[INPUT DATA Boundary: Start]

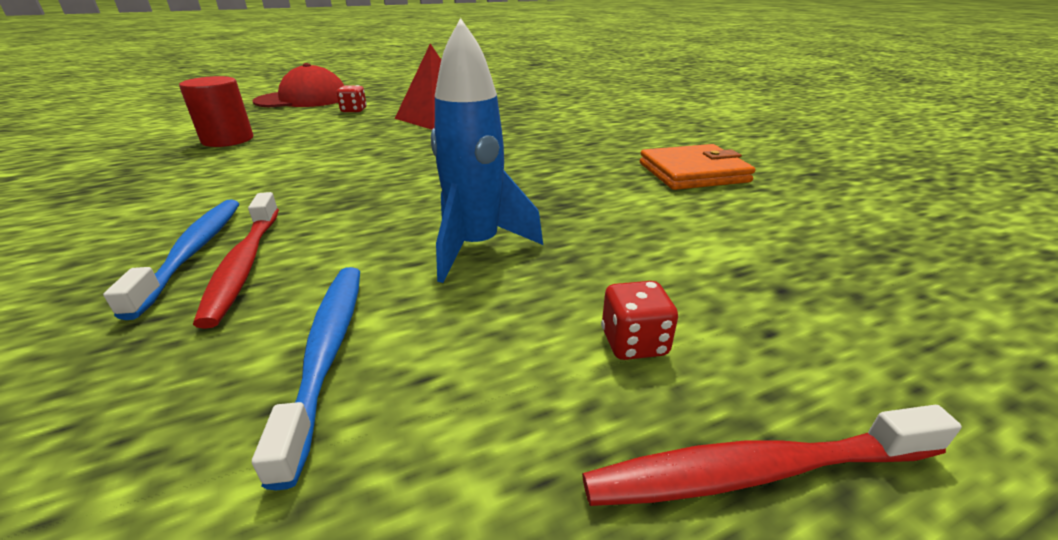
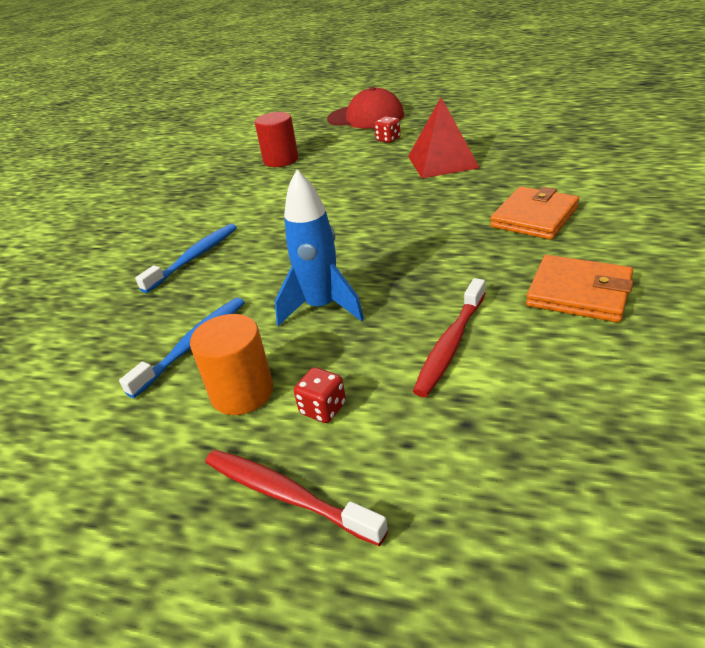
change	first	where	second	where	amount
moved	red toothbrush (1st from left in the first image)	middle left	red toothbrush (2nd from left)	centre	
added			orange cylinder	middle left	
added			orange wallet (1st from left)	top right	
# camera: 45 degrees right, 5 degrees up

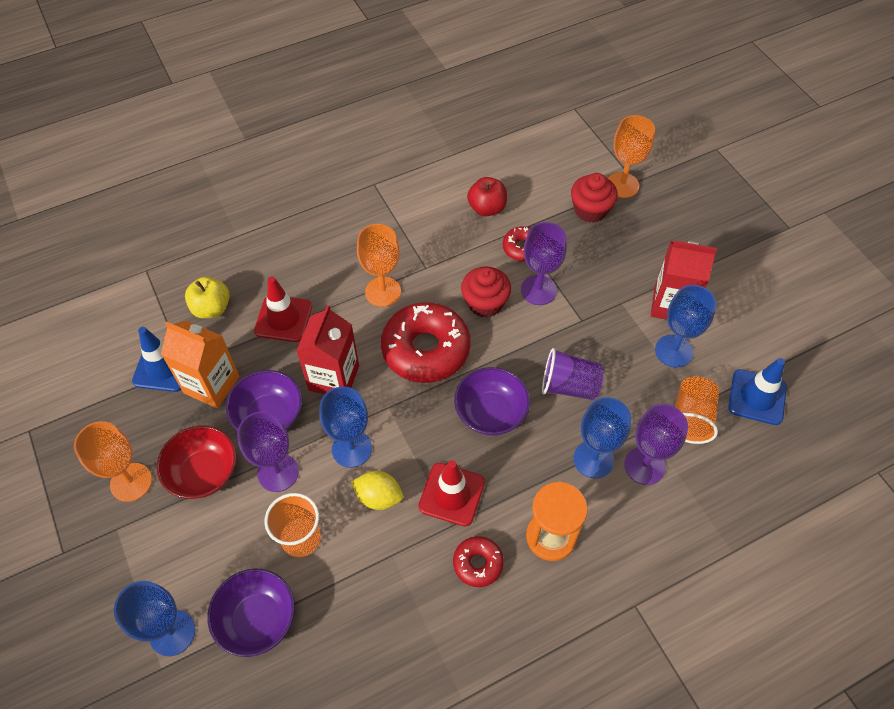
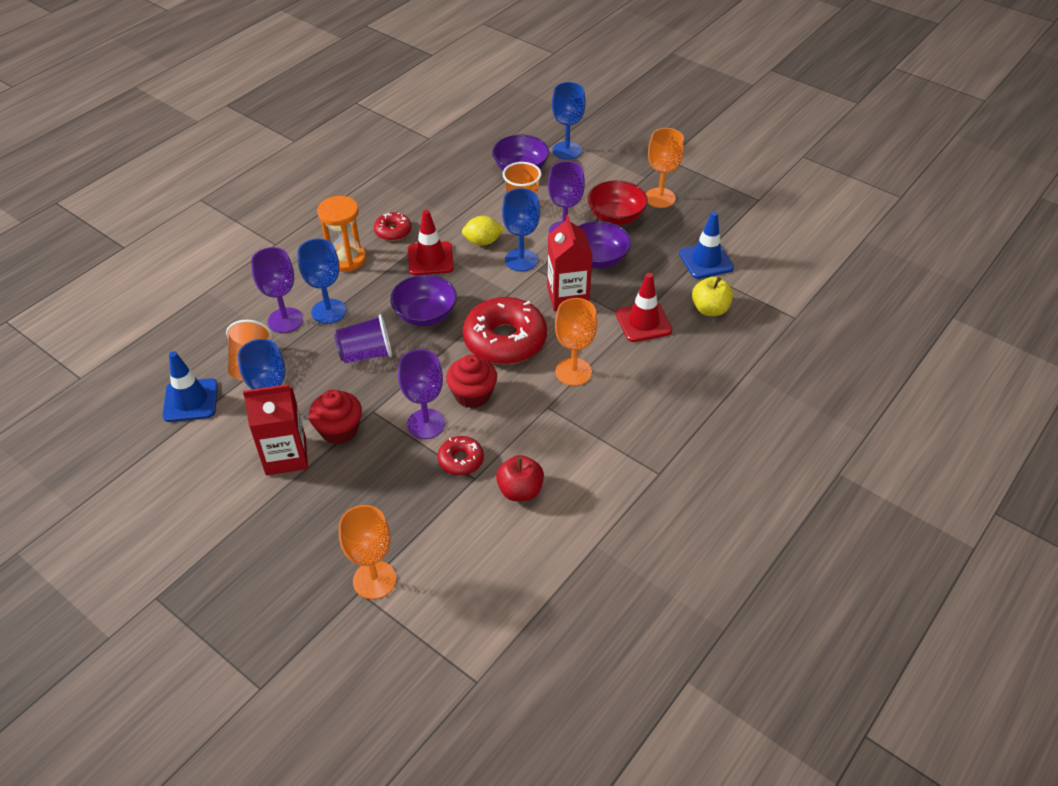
change	first	where	second	where	amount
removed	orange carton	middle left			
moved	red cupcake (2nd from left in the first image)	top centre	red cupcake (1st from left)	middle left	
# camera: 155 degrees right, 10 degrees down

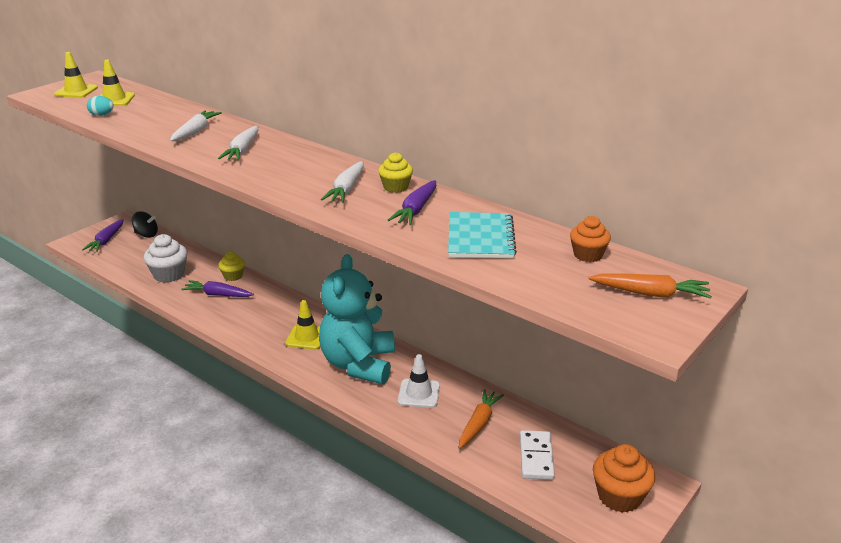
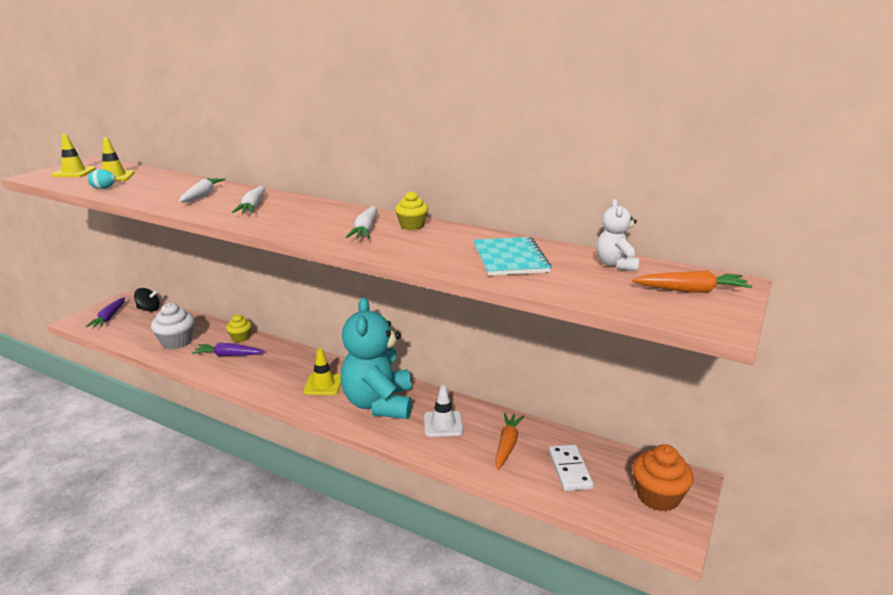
change	first	where	second	where	amount
removed	purple carrot (3rd from left)	centre			
replaced	orange cupcake (1st from left)	middle right	white teddy bear	middle right	
# camera: 10 degrees left, 5 degrees down

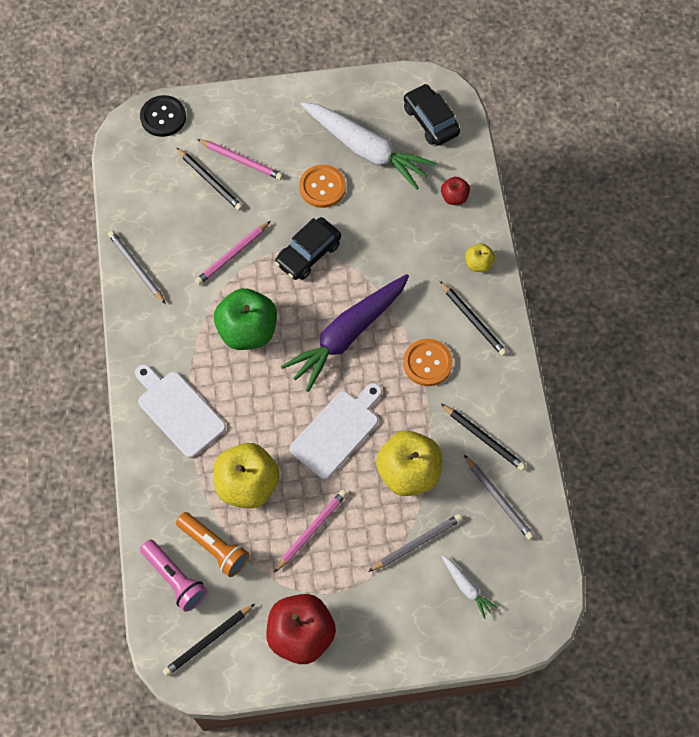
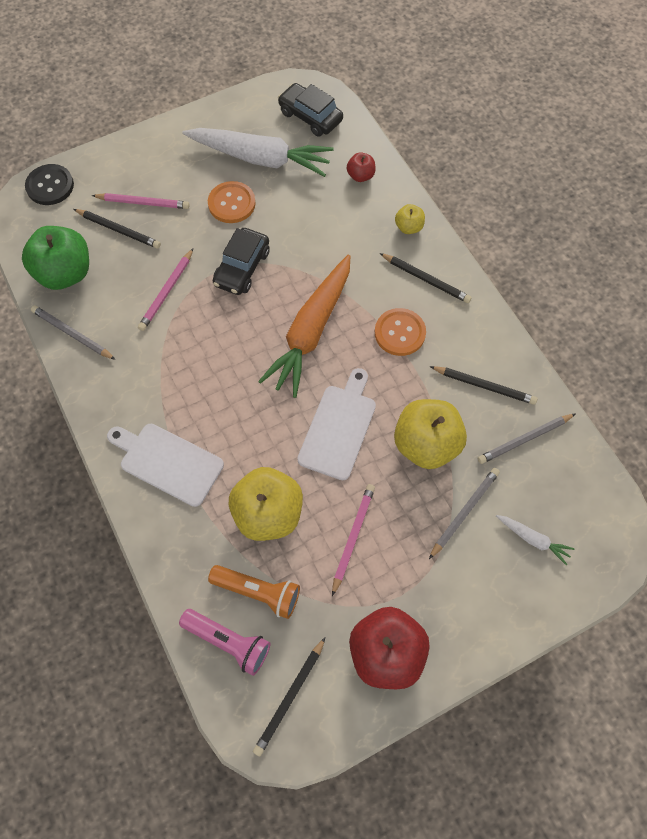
change	first	where	second	where	amount
moved	green apple	centre		top left	
recoloured	purple carrot	centre	orange carrot	centre	
turned	grey pencil (3rd from left)	bottom right		middle right	120 degrees clockwise
# camera: 20 degrees left, 0 degrees up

[INPUT DATA Boundary: End]

Which lines of the data above contain the string "added"? Copy each of them.

■ **TASK OUTPUT**:
added			orange cylinder	middle left	
added			orange wallet (1st from left)	top right	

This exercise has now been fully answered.